*Listed entries:*

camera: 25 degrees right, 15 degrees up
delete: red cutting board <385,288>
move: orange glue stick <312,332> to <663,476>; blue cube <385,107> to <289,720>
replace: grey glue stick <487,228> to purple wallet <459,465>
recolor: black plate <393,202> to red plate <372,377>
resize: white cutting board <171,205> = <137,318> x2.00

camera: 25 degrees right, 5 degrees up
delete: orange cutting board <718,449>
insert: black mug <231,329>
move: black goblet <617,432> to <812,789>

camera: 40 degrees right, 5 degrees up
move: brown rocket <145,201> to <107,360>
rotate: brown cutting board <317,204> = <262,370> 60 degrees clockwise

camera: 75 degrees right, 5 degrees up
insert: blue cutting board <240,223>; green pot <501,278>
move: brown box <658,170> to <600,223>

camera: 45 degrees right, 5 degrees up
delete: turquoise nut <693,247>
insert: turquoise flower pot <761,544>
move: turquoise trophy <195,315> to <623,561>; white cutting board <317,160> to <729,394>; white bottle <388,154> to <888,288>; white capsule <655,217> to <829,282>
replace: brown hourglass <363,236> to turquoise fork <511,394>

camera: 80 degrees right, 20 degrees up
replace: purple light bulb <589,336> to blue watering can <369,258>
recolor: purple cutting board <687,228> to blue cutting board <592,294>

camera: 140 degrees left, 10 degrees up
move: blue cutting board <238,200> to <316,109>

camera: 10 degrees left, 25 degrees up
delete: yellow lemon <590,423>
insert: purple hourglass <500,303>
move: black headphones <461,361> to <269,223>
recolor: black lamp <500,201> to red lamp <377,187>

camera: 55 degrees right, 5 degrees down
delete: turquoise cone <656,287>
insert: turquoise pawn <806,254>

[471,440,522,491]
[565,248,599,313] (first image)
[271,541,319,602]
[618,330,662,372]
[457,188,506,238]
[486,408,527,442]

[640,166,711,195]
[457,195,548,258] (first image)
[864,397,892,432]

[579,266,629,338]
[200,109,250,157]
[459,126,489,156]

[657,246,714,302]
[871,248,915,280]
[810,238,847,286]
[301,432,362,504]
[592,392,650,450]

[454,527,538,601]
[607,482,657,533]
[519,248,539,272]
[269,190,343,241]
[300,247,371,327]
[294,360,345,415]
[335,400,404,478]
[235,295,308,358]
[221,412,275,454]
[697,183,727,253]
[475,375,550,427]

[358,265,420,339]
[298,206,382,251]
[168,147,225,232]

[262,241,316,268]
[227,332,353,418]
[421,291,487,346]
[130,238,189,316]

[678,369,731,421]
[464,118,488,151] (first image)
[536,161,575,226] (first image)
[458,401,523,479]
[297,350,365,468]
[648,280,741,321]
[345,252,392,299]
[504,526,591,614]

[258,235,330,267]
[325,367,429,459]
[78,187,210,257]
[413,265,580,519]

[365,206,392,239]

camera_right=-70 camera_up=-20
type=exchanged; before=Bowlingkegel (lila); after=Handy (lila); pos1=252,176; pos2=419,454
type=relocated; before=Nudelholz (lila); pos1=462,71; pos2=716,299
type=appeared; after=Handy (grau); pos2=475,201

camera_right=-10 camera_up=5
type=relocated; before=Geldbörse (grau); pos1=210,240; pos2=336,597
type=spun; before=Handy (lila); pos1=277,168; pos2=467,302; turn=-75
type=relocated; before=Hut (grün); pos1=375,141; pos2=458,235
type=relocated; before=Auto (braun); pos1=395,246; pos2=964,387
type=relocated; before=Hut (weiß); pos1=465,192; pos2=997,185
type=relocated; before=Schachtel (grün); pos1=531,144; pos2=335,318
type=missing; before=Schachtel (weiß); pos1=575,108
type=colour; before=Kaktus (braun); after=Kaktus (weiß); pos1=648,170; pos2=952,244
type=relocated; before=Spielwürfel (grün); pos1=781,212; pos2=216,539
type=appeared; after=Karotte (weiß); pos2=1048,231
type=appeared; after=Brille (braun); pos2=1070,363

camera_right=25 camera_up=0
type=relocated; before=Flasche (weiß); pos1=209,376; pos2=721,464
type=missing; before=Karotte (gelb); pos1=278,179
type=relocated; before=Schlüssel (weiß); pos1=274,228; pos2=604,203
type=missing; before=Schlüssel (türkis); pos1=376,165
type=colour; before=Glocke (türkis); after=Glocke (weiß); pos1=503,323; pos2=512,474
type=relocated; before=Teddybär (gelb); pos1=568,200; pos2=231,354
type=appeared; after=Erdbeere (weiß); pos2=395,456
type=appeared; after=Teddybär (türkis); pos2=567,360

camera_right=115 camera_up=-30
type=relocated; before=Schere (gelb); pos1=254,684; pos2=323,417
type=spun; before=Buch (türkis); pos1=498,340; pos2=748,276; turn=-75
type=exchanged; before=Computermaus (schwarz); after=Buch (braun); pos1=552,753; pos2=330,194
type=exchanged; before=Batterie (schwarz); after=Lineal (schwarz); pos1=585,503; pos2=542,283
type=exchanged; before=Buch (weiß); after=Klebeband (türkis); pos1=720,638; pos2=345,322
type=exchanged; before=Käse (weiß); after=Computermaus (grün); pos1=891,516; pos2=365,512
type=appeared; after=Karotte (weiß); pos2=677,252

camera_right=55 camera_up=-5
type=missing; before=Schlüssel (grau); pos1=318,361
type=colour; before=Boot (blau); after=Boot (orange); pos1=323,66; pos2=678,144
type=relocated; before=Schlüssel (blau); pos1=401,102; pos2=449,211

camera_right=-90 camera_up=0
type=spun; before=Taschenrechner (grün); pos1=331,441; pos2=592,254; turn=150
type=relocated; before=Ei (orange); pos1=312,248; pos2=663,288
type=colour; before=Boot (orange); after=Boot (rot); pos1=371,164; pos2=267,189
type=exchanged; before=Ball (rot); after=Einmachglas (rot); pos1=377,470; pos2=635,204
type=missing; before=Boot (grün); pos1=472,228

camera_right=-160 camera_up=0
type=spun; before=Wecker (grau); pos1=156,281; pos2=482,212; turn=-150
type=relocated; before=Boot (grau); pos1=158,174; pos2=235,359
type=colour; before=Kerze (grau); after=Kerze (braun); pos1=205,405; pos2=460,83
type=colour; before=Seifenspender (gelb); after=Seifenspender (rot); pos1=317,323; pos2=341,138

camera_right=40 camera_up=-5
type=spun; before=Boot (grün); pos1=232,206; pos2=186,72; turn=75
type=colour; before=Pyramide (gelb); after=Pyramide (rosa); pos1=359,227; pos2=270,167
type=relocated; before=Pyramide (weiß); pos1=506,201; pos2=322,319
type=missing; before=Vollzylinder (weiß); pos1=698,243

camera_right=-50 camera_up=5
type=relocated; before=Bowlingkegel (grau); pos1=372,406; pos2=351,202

*Exercise instructions:* Return all the lines shown above, word for word.

*Exercise result:*
camera: 25 degrees right, 15 degrees up
delete: red cutting board <385,288>
move: orange glue stick <312,332> to <663,476>; blue cube <385,107> to <289,720>
replace: grey glue stick <487,228> to purple wallet <459,465>
recolor: black plate <393,202> to red plate <372,377>
resize: white cutting board <171,205> = <137,318> x2.00

camera: 25 degrees right, 5 degrees up
delete: orange cutting board <718,449>
insert: black mug <231,329>
move: black goblet <617,432> to <812,789>

camera: 40 degrees right, 5 degrees up
move: brown rocket <145,201> to <107,360>
rotate: brown cutting board <317,204> = <262,370> 60 degrees clockwise

camera: 75 degrees right, 5 degrees up
insert: blue cutting board <240,223>; green pot <501,278>
move: brown box <658,170> to <600,223>

camera: 45 degrees right, 5 degrees up
delete: turquoise nut <693,247>
insert: turquoise flower pot <761,544>
move: turquoise trophy <195,315> to <623,561>; white cutting board <317,160> to <729,394>; white bottle <388,154> to <888,288>; white capsule <655,217> to <829,282>
replace: brown hourglass <363,236> to turquoise fork <511,394>

camera: 80 degrees right, 20 degrees up
replace: purple light bulb <589,336> to blue watering can <369,258>
recolor: purple cutting board <687,228> to blue cutting board <592,294>

camera: 140 degrees left, 10 degrees up
move: blue cutting board <238,200> to <316,109>

camera: 10 degrees left, 25 degrees up
delete: yellow lemon <590,423>
insert: purple hourglass <500,303>
move: black headphones <461,361> to <269,223>
recolor: black lamp <500,201> to red lamp <377,187>

camera: 55 degrees right, 5 degrees down
delete: turquoise cone <656,287>
insert: turquoise pawn <806,254>

[471,440,522,491]
[565,248,599,313] (first image)
[271,541,319,602]
[618,330,662,372]
[457,188,506,238]
[486,408,527,442]

[640,166,711,195]
[457,195,548,258] (first image)
[864,397,892,432]

[579,266,629,338]
[200,109,250,157]
[459,126,489,156]

[657,246,714,302]
[871,248,915,280]
[810,238,847,286]
[301,432,362,504]
[592,392,650,450]

[454,527,538,601]
[607,482,657,533]
[519,248,539,272]
[269,190,343,241]
[300,247,371,327]
[294,360,345,415]
[335,400,404,478]
[235,295,308,358]
[221,412,275,454]
[697,183,727,253]
[475,375,550,427]

[358,265,420,339]
[298,206,382,251]
[168,147,225,232]

[262,241,316,268]
[227,332,353,418]
[421,291,487,346]
[130,238,189,316]

[678,369,731,421]
[464,118,488,151] (first image)
[536,161,575,226] (first image)
[458,401,523,479]
[297,350,365,468]
[648,280,741,321]
[345,252,392,299]
[504,526,591,614]

[258,235,330,267]
[325,367,429,459]
[78,187,210,257]
[413,265,580,519]

[365,206,392,239]

camera_right=-70 camera_up=-20
type=exchanged; before=Bowlingkegel (lila); after=Handy (lila); pos1=252,176; pos2=419,454
type=relocated; before=Nudelholz (lila); pos1=462,71; pos2=716,299
type=appeared; after=Handy (grau); pos2=475,201

camera_right=-10 camera_up=5
type=relocated; before=Geldbörse (grau); pos1=210,240; pos2=336,597
type=spun; before=Handy (lila); pos1=277,168; pos2=467,302; turn=-75
type=relocated; before=Hut (grün); pos1=375,141; pos2=458,235
type=relocated; before=Auto (braun); pos1=395,246; pos2=964,387
type=relocated; before=Hut (weiß); pos1=465,192; pos2=997,185
type=relocated; before=Schachtel (grün); pos1=531,144; pos2=335,318
type=missing; before=Schachtel (weiß); pos1=575,108
type=colour; before=Kaktus (braun); after=Kaktus (weiß); pos1=648,170; pos2=952,244
type=relocated; before=Spielwürfel (grün); pos1=781,212; pos2=216,539
type=appeared; after=Karotte (weiß); pos2=1048,231
type=appeared; after=Brille (braun); pos2=1070,363

camera_right=25 camera_up=0
type=relocated; before=Flasche (weiß); pos1=209,376; pos2=721,464
type=missing; before=Karotte (gelb); pos1=278,179
type=relocated; before=Schlüssel (weiß); pos1=274,228; pos2=604,203
type=missing; before=Schlüssel (türkis); pos1=376,165
type=colour; before=Glocke (türkis); after=Glocke (weiß); pos1=503,323; pos2=512,474
type=relocated; before=Teddybär (gelb); pos1=568,200; pos2=231,354
type=appeared; after=Erdbeere (weiß); pos2=395,456
type=appeared; after=Teddybär (türkis); pos2=567,360

camera_right=115 camera_up=-30
type=relocated; before=Schere (gelb); pos1=254,684; pos2=323,417
type=spun; before=Buch (türkis); pos1=498,340; pos2=748,276; turn=-75
type=exchanged; before=Computermaus (schwarz); after=Buch (braun); pos1=552,753; pos2=330,194
type=exchanged; before=Batterie (schwarz); after=Lineal (schwarz); pos1=585,503; pos2=542,283
type=exchanged; before=Buch (weiß); after=Klebeband (türkis); pos1=720,638; pos2=345,322
type=exchanged; before=Käse (weiß); after=Computermaus (grün); pos1=891,516; pos2=365,512
type=appeared; after=Karotte (weiß); pos2=677,252

camera_right=55 camera_up=-5
type=missing; before=Schlüssel (grau); pos1=318,361
type=colour; before=Boot (blau); after=Boot (orange); pos1=323,66; pos2=678,144
type=relocated; before=Schlüssel (blau); pos1=401,102; pos2=449,211

camera_right=-90 camera_up=0
type=spun; before=Taschenrechner (grün); pos1=331,441; pos2=592,254; turn=150
type=relocated; before=Ei (orange); pos1=312,248; pos2=663,288
type=colour; before=Boot (orange); after=Boot (rot); pos1=371,164; pos2=267,189
type=exchanged; before=Ball (rot); after=Einmachglas (rot); pos1=377,470; pos2=635,204
type=missing; before=Boot (grün); pos1=472,228

camera_right=-160 camera_up=0
type=spun; before=Wecker (grau); pos1=156,281; pos2=482,212; turn=-150
type=relocated; before=Boot (grau); pos1=158,174; pos2=235,359
type=colour; before=Kerze (grau); after=Kerze (braun); pos1=205,405; pos2=460,83
type=colour; before=Seifenspender (gelb); after=Seifenspender (rot); pos1=317,323; pos2=341,138

camera_right=40 camera_up=-5
type=spun; before=Boot (grün); pos1=232,206; pos2=186,72; turn=75
type=colour; before=Pyramide (gelb); after=Pyramide (rosa); pos1=359,227; pos2=270,167
type=relocated; before=Pyramide (weiß); pos1=506,201; pos2=322,319
type=missing; before=Vollzylinder (weiß); pos1=698,243

camera_right=-50 camera_up=5
type=relocated; before=Bowlingkegel (grau); pos1=372,406; pos2=351,202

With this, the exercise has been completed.